Task goal. Find the line with "C105: 10nF (COM, U101/RST)" in the records below. Copy it and every line after it, up to and including the line with "C4: 150nF (DGND, NET8) -> 150nF (NET3, NET8)".

Records shown.
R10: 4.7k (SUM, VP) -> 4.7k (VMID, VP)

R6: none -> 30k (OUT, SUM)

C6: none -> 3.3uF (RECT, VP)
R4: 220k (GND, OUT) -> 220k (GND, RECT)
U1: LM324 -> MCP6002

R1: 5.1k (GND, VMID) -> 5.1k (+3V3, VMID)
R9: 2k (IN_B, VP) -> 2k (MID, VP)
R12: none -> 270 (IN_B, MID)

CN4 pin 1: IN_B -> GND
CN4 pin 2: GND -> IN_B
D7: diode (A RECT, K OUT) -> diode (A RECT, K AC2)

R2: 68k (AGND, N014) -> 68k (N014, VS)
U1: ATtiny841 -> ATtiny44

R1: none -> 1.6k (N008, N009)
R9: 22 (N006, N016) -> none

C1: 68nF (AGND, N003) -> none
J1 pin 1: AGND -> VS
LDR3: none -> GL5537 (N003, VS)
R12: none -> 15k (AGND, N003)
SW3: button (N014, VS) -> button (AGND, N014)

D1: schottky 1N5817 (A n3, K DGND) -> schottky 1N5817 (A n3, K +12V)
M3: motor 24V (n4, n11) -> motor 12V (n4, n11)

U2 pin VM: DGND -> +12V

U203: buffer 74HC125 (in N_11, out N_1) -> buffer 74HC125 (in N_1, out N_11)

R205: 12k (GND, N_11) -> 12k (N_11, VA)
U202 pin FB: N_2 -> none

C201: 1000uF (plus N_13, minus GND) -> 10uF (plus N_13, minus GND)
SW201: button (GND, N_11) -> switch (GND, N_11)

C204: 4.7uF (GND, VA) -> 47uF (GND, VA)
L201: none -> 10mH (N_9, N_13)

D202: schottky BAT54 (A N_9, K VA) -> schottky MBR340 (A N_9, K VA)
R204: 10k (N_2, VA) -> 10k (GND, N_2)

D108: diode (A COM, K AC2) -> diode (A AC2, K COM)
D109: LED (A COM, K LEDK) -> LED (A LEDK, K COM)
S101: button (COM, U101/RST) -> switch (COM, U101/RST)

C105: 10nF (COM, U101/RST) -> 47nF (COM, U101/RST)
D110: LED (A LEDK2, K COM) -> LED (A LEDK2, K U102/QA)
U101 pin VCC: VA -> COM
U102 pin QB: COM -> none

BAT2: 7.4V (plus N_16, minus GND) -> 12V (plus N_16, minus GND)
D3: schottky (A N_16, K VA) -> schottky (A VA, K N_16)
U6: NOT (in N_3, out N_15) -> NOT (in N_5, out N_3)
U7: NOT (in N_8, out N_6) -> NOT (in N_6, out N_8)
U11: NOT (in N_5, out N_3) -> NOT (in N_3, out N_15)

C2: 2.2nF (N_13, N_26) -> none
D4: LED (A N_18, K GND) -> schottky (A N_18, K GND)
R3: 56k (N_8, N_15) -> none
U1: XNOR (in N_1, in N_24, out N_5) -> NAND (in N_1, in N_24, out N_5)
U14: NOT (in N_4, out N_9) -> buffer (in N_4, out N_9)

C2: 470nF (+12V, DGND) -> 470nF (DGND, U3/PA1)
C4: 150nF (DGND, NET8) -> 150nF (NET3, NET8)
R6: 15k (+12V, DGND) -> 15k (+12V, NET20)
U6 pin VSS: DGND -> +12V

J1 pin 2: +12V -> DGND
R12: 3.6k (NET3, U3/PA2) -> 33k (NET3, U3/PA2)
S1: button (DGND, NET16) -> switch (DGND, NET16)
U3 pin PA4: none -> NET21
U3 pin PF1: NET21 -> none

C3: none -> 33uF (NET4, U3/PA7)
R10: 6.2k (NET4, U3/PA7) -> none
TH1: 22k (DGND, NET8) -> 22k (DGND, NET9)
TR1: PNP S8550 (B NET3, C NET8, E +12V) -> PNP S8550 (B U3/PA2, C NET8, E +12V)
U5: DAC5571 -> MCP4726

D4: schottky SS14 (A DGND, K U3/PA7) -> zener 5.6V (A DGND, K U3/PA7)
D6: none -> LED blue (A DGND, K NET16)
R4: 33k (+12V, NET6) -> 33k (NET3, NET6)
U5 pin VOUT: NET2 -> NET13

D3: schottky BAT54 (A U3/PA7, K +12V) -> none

Response to the exercise.
C105: 10nF (COM, U101/RST) -> 47nF (COM, U101/RST)
D110: LED (A LEDK2, K COM) -> LED (A LEDK2, K U102/QA)
U101 pin VCC: VA -> COM
U102 pin QB: COM -> none

BAT2: 7.4V (plus N_16, minus GND) -> 12V (plus N_16, minus GND)
D3: schottky (A N_16, K VA) -> schottky (A VA, K N_16)
U6: NOT (in N_3, out N_15) -> NOT (in N_5, out N_3)
U7: NOT (in N_8, out N_6) -> NOT (in N_6, out N_8)
U11: NOT (in N_5, out N_3) -> NOT (in N_3, out N_15)

C2: 2.2nF (N_13, N_26) -> none
D4: LED (A N_18, K GND) -> schottky (A N_18, K GND)
R3: 56k (N_8, N_15) -> none
U1: XNOR (in N_1, in N_24, out N_5) -> NAND (in N_1, in N_24, out N_5)
U14: NOT (in N_4, out N_9) -> buffer (in N_4, out N_9)

C2: 470nF (+12V, DGND) -> 470nF (DGND, U3/PA1)
C4: 150nF (DGND, NET8) -> 150nF (NET3, NET8)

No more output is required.